(Version comparison data)
══════
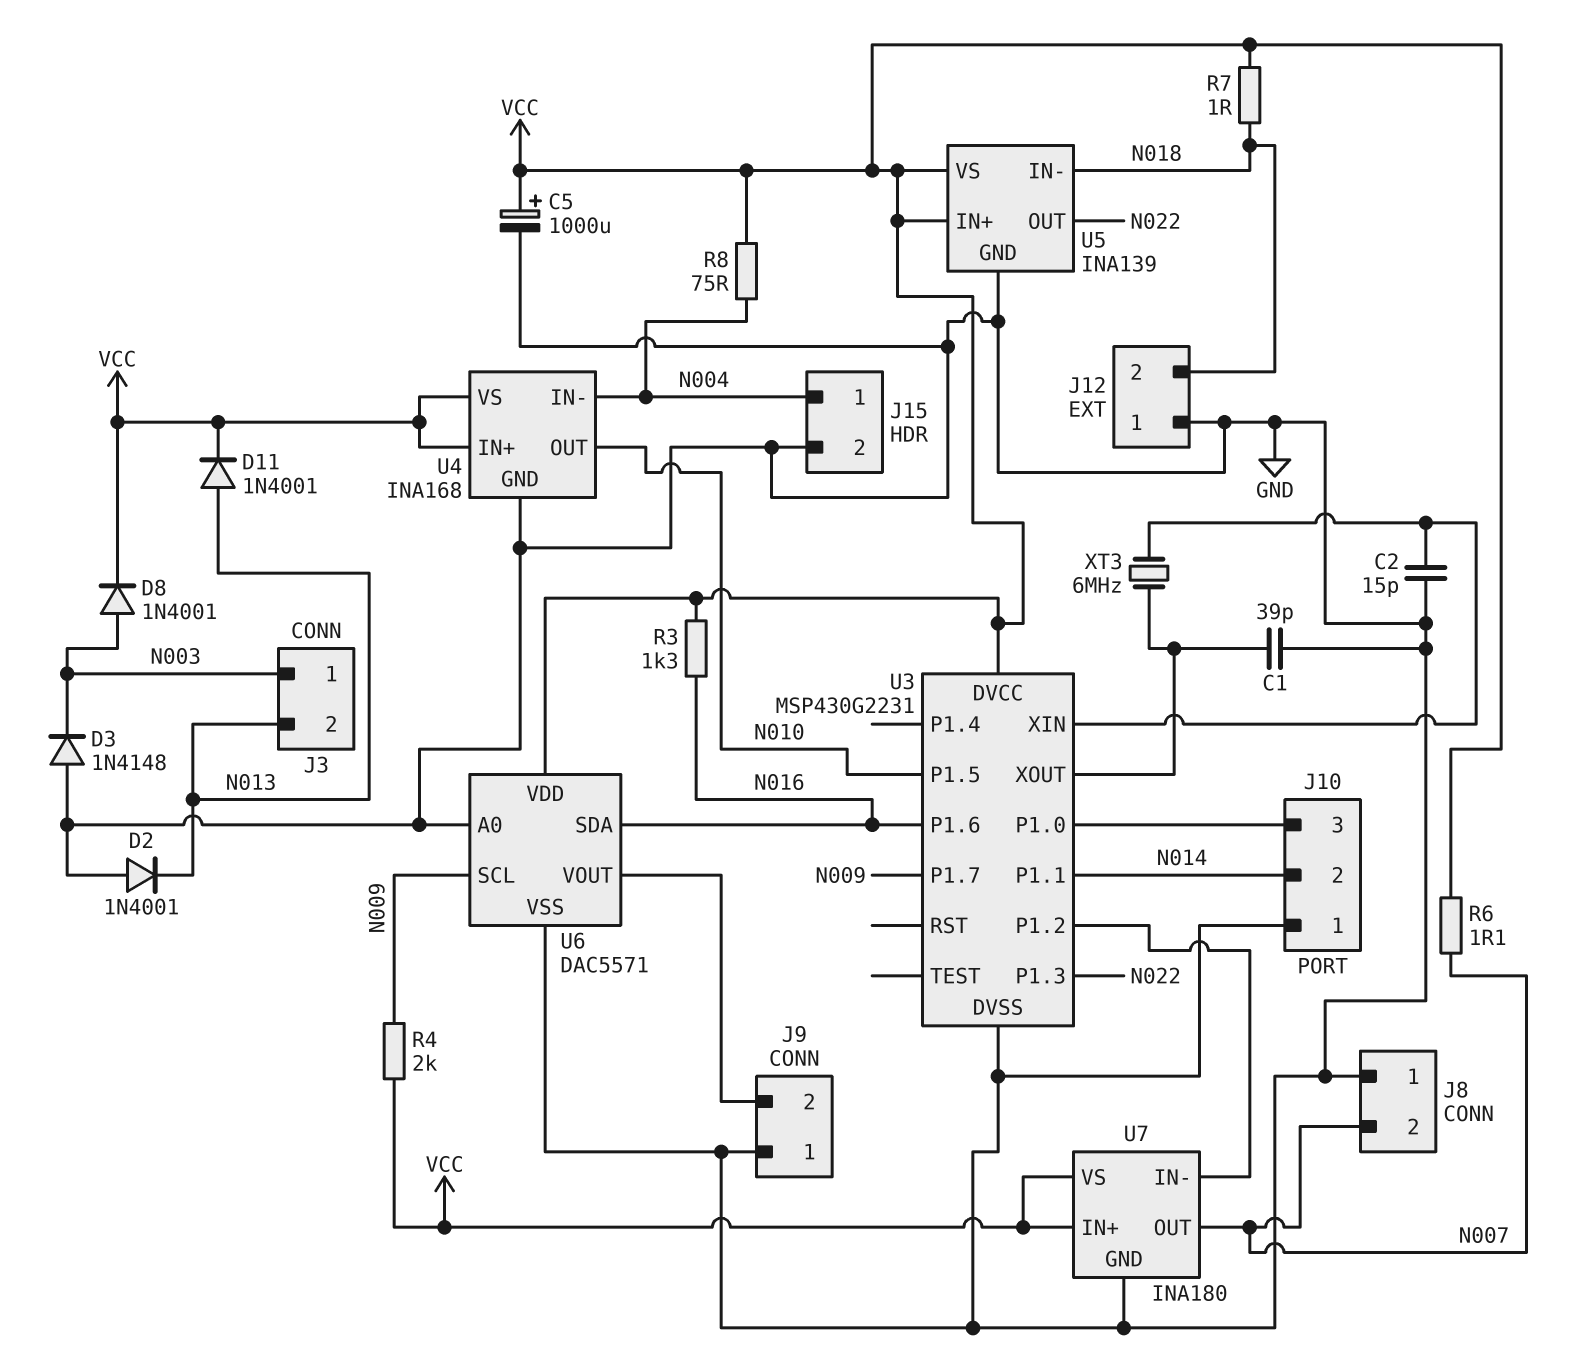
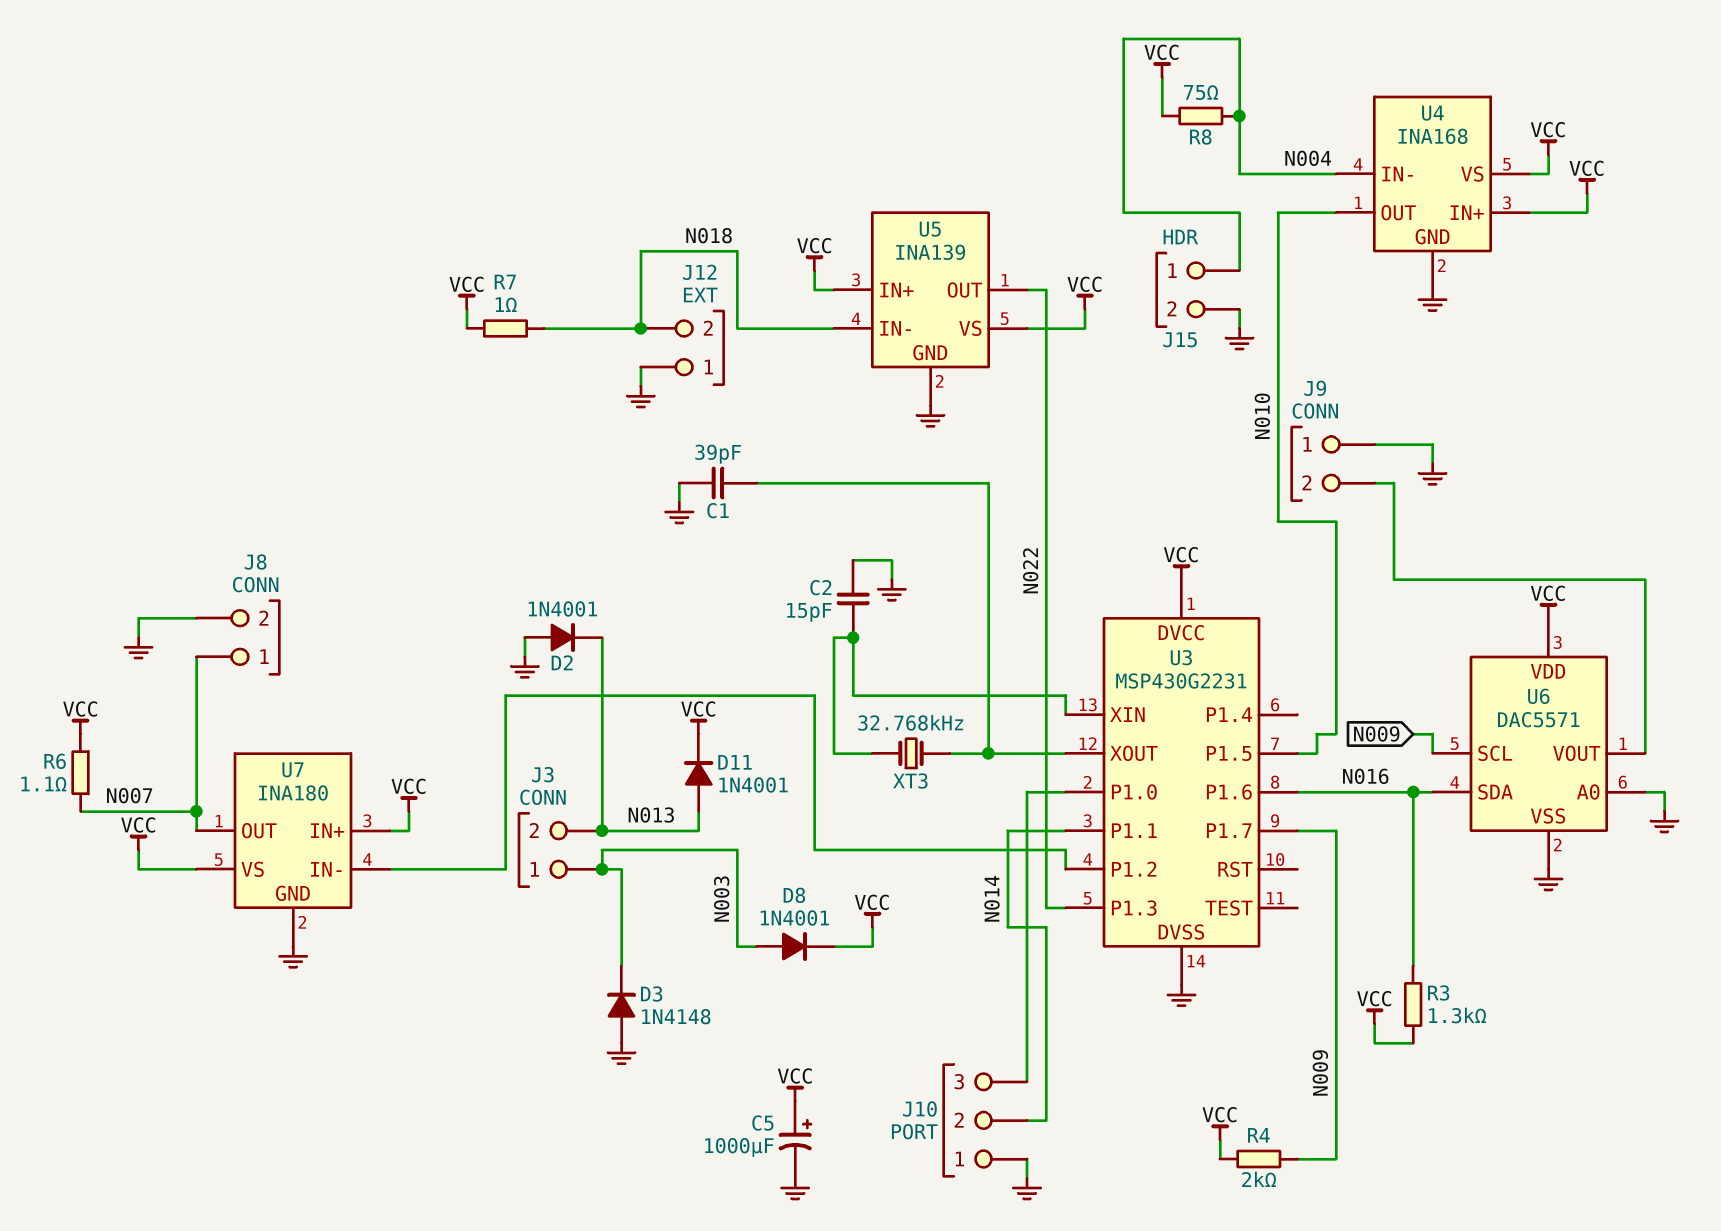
J8 pin 1: GND -> N007
J8 pin 2: N007 -> GND
XT3: 6MHz (U3/XIN, U3/XOUT) -> 32.768kHz (U3/XIN, U3/XOUT)

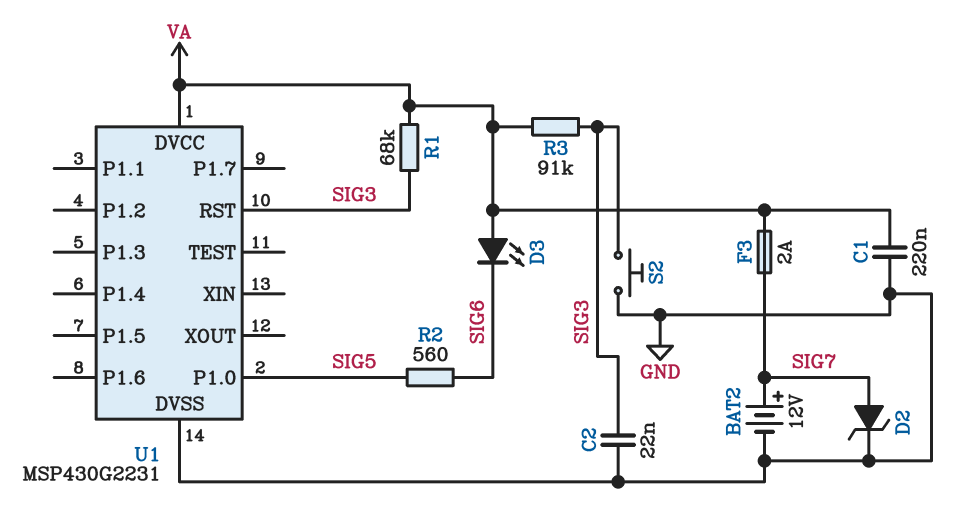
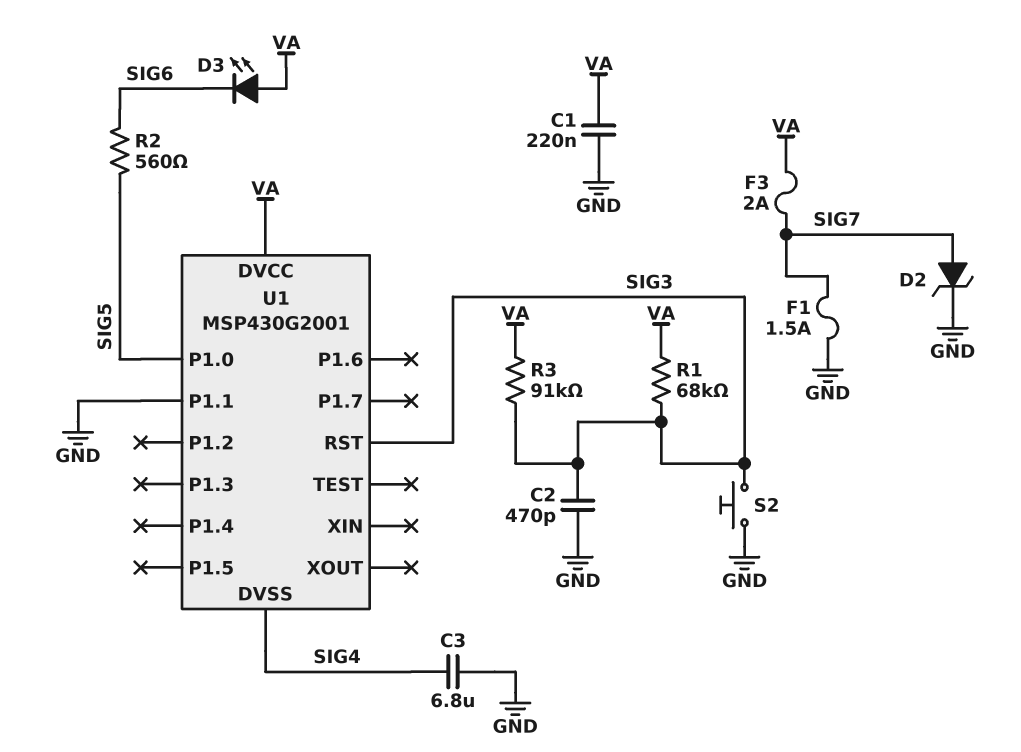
BAT2: 12V (plus SIG7, minus GND) -> none
C2: 22nF (GND, SIG3) -> 470pF (GND, SIG3)
C3: none -> 6.8uF (GND, SIG4)
F1: none -> 1.5A (GND, SIG7)
U1: MSP430G2231 -> MSP430G2001
U1 pin DVSS: GND -> SIG4
U1 pin P1.1: none -> GND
══════
- **Your assignment**:
All entries above are to be restated exactly, with every image omitted.

- **Exercise answer**:
J8 pin 1: GND -> N007
J8 pin 2: N007 -> GND
XT3: 6MHz (U3/XIN, U3/XOUT) -> 32.768kHz (U3/XIN, U3/XOUT)

BAT2: 12V (plus SIG7, minus GND) -> none
C2: 22nF (GND, SIG3) -> 470pF (GND, SIG3)
C3: none -> 6.8uF (GND, SIG4)
F1: none -> 1.5A (GND, SIG7)
U1: MSP430G2231 -> MSP430G2001
U1 pin DVSS: GND -> SIG4
U1 pin P1.1: none -> GND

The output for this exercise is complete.